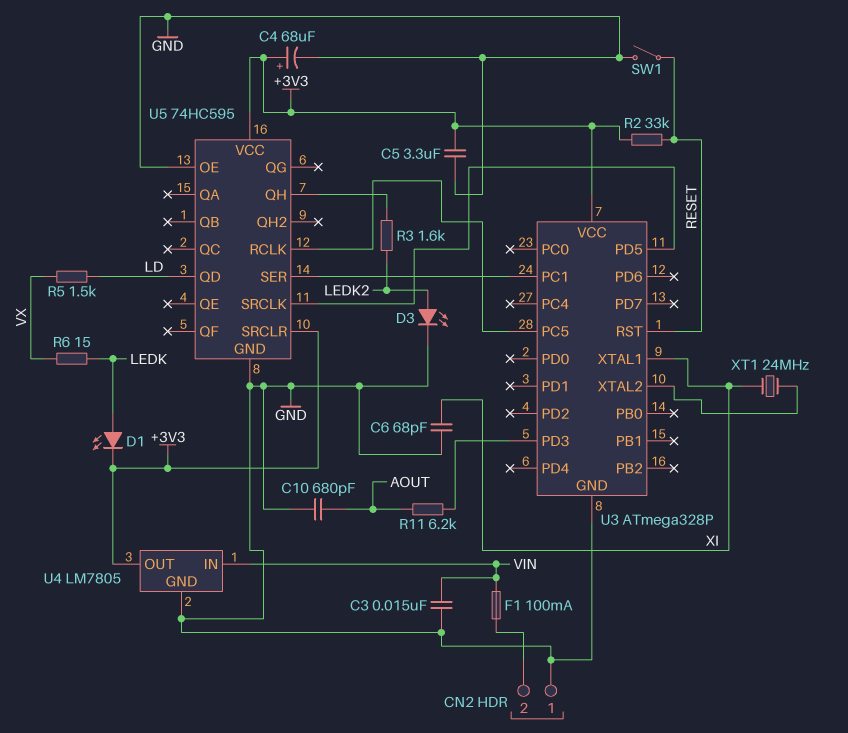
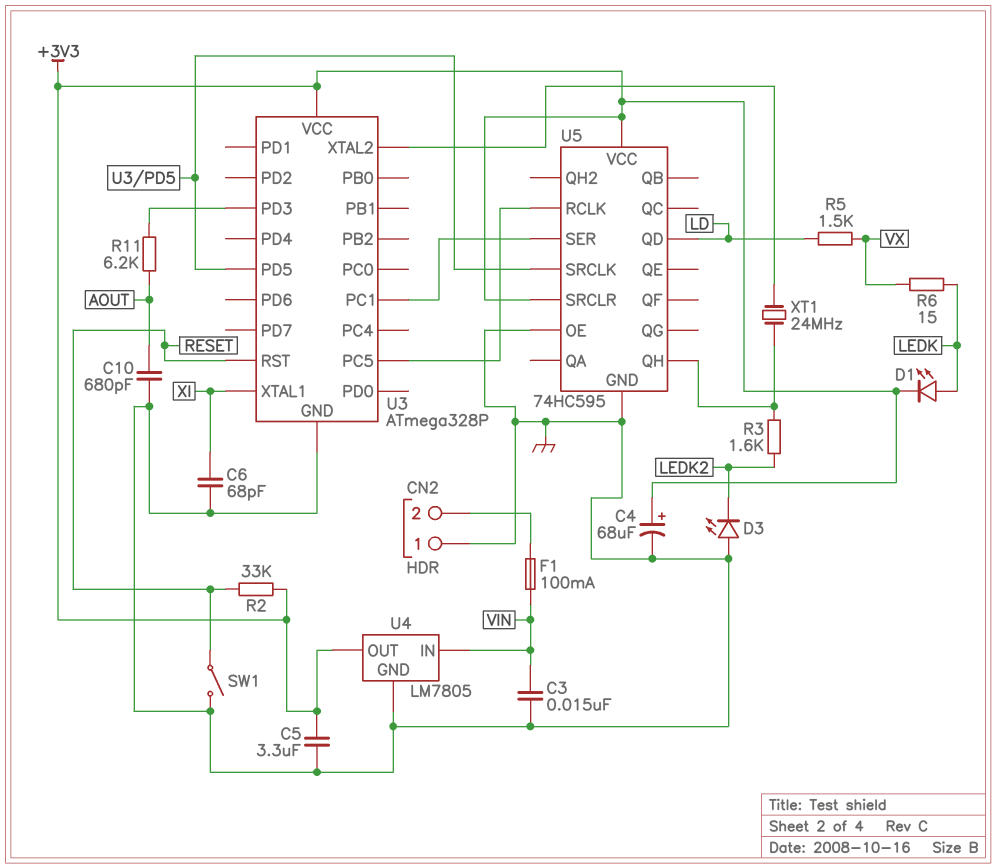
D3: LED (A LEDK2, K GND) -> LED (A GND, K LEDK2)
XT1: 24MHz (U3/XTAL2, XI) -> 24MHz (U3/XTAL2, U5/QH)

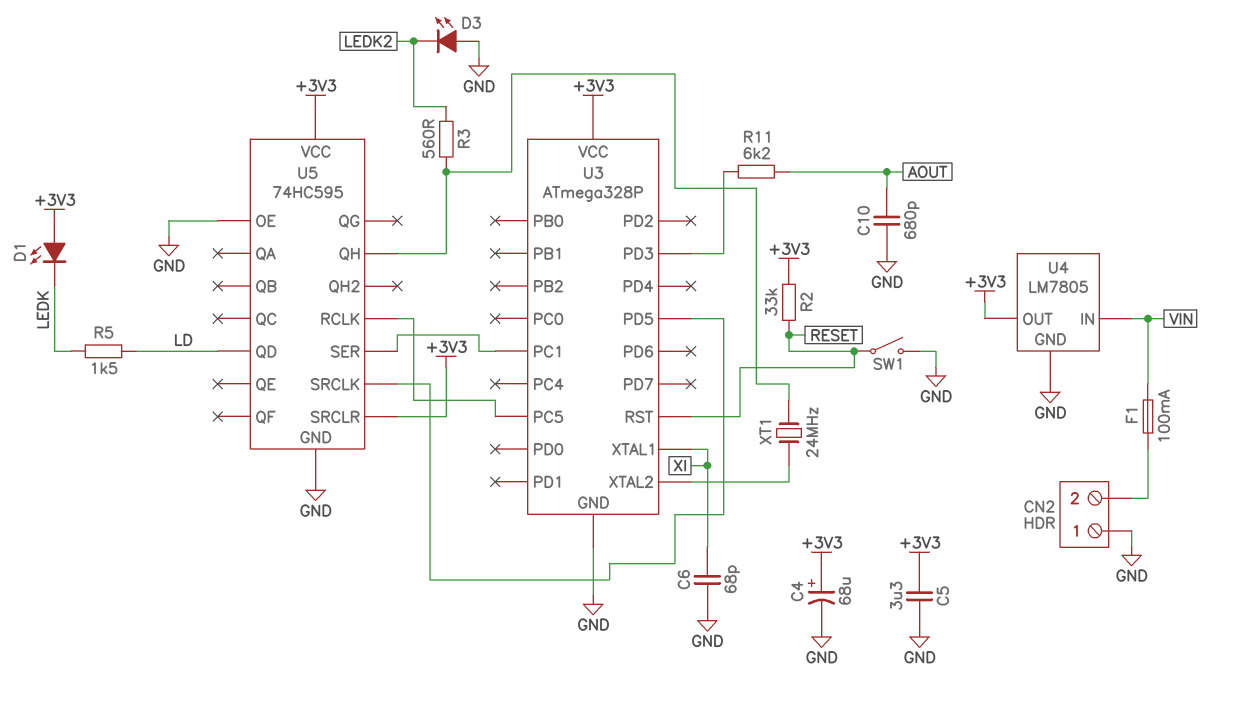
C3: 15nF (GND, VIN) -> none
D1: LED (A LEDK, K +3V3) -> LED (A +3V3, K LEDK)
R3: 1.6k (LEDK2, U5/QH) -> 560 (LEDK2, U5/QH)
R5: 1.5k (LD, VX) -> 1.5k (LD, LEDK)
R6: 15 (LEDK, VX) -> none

•••

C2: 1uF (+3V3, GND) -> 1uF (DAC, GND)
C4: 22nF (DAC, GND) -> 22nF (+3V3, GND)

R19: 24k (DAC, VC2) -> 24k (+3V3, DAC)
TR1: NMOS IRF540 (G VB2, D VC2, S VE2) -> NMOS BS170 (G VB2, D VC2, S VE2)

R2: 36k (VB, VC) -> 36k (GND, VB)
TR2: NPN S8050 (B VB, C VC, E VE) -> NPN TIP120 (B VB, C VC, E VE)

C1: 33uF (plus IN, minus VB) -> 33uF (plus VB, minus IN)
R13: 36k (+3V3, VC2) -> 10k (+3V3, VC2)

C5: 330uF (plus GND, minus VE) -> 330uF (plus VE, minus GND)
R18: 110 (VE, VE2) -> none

•••

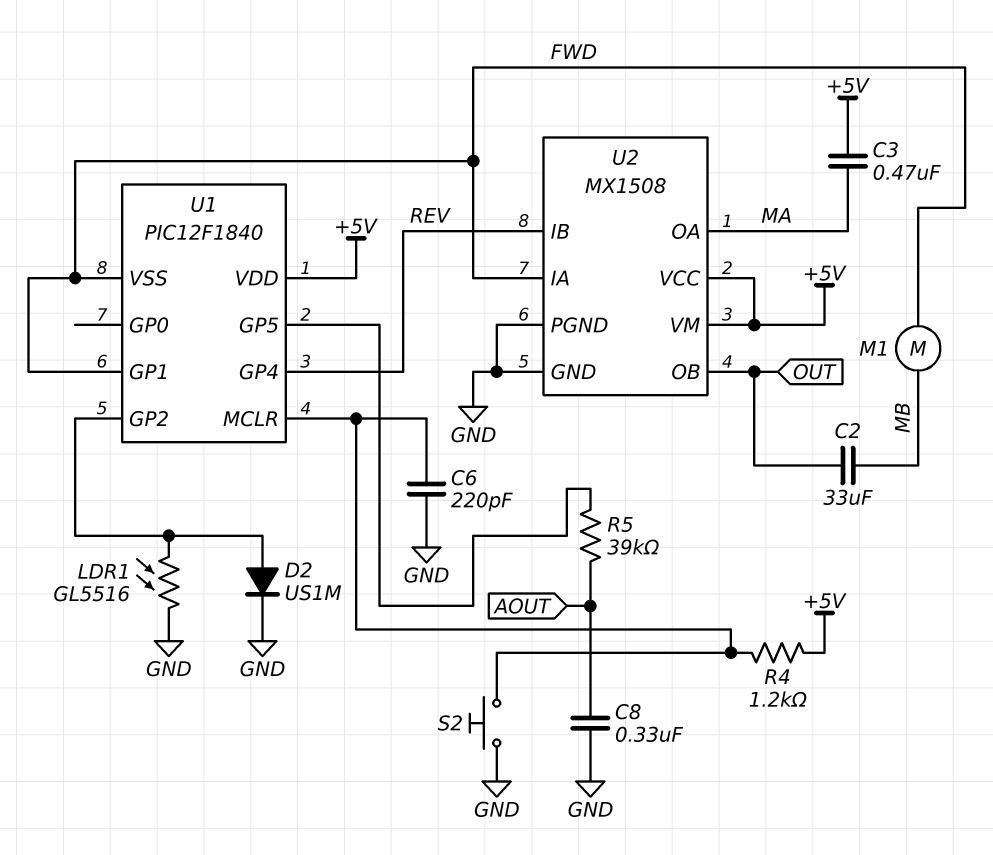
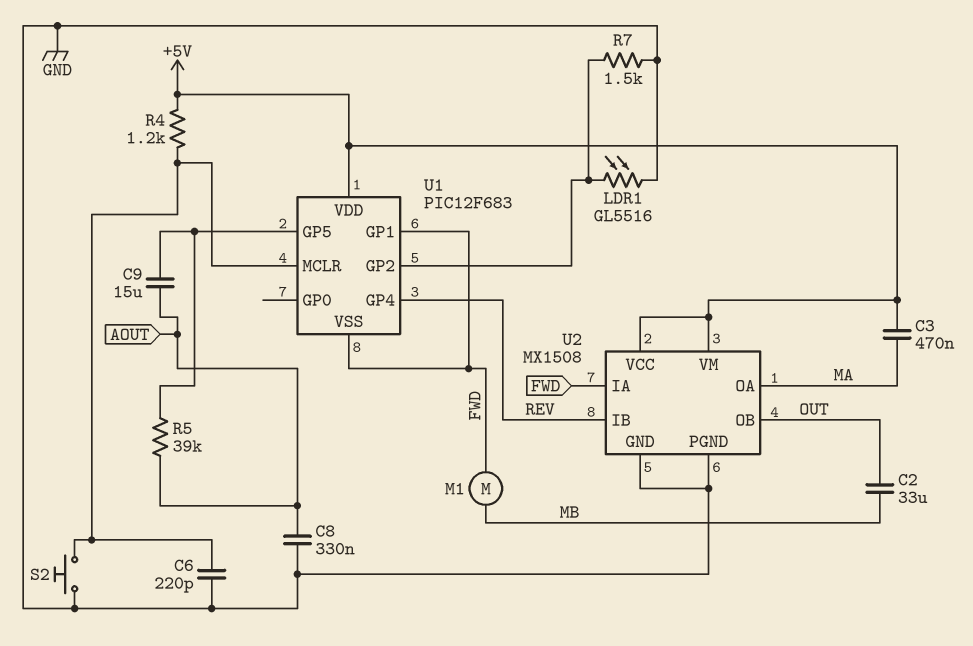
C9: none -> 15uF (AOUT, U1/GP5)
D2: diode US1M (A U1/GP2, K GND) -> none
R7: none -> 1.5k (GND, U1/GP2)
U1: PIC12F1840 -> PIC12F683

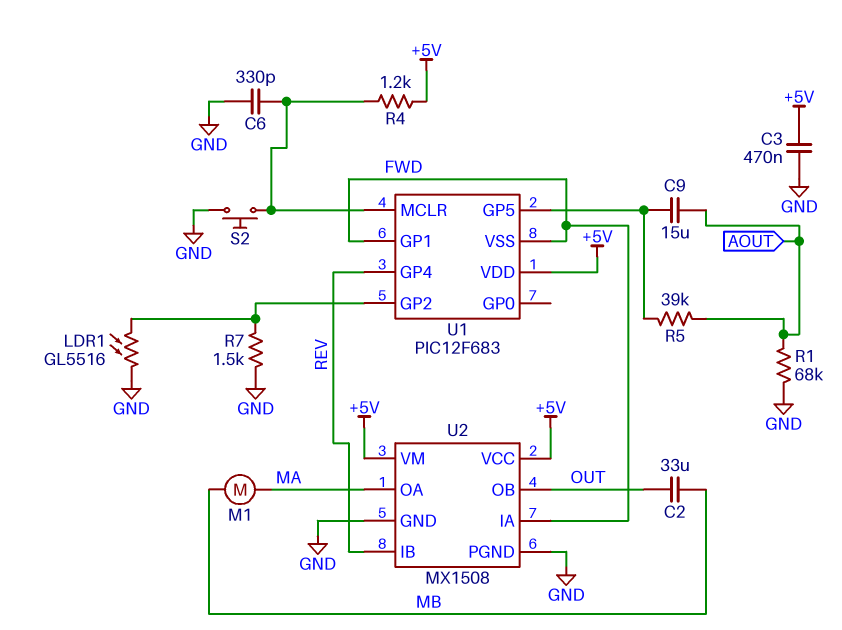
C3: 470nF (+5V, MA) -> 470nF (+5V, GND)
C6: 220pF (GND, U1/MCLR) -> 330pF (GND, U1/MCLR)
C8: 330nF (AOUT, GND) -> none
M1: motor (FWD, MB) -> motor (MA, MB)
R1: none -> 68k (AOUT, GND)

•••

PROBLEM STATEMENT: Could you repeat, exactly, only the lines above starting at the one that has "U1: PIC12F1840 -> PIC12F683" and stopping after the one that has "R1: none -> 68k (AOUT, GND)", without the pictures?

RESULT OF THE EXERCISE:
U1: PIC12F1840 -> PIC12F683

C3: 470nF (+5V, MA) -> 470nF (+5V, GND)
C6: 220pF (GND, U1/MCLR) -> 330pF (GND, U1/MCLR)
C8: 330nF (AOUT, GND) -> none
M1: motor (FWD, MB) -> motor (MA, MB)
R1: none -> 68k (AOUT, GND)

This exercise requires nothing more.